Work item:
The required lines are those that contain "none"; pull them out of the data and copy them.
=-=-=-=-=
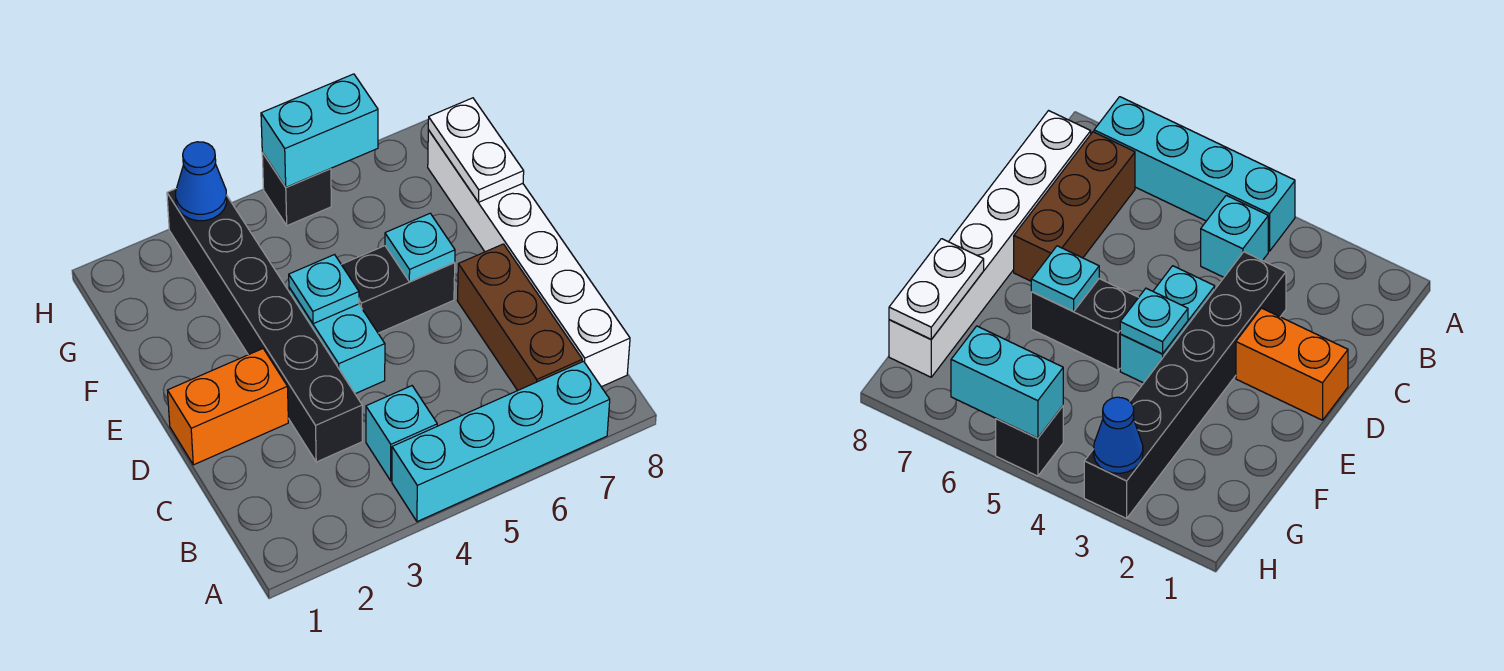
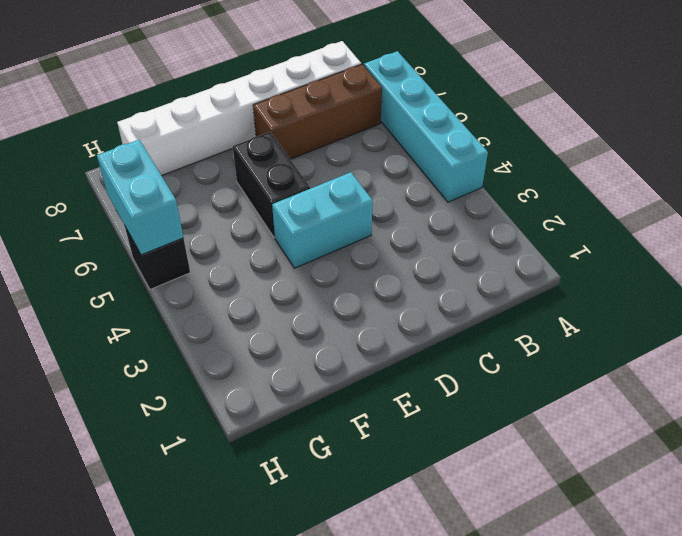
none -> cyan 1x1 brick [366,386,437,481]
none -> black 1x6 brick [167,189,362,462]
none -> orange 1x2 brick [168,349,288,465]

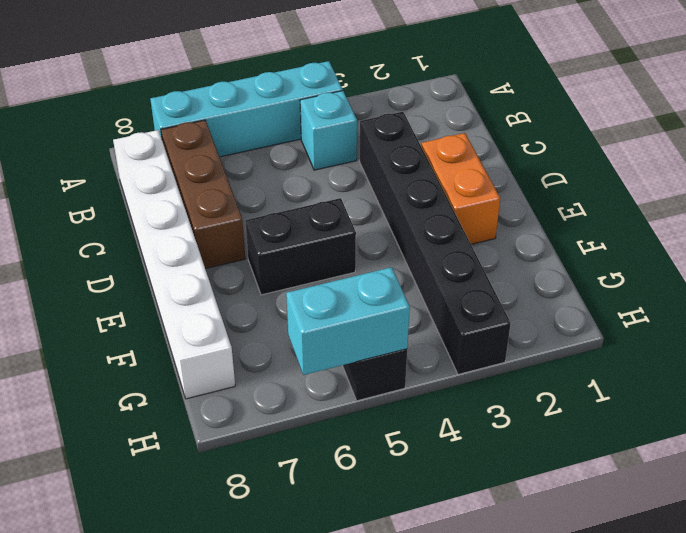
orange 1x2 brick [421,133,500,244] -> orange 1x2 brick turned to [168,349,288,465]
none -> cyan 1x2 brick [289,288,385,394]
none -> cyan 1x1 plate [289,255,359,324]
none -> cyan 1x1 plate [385,213,455,282]

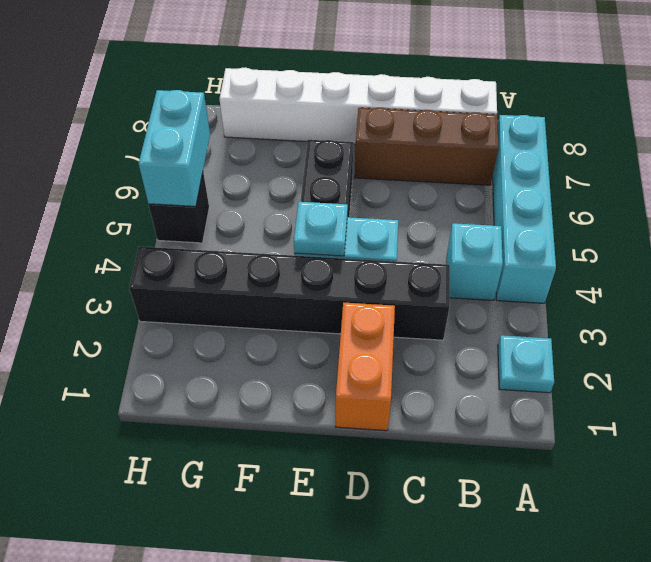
cyan 1x1 plate [498,335,554,393] -> cyan 1x1 plate moved to [385,213,455,282]
none -> white 1x2 plate [428,98,524,202]
none -> blue 1x1 cone [176,142,227,221]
=-=-=-=-=
Answer space:
none -> cyan 1x1 brick [366,386,437,481]
none -> black 1x6 brick [167,189,362,462]
none -> orange 1x2 brick [168,349,288,465]
none -> cyan 1x2 brick [289,288,385,394]
none -> cyan 1x1 plate [289,255,359,324]
none -> cyan 1x1 plate [385,213,455,282]
none -> white 1x2 plate [428,98,524,202]
none -> blue 1x1 cone [176,142,227,221]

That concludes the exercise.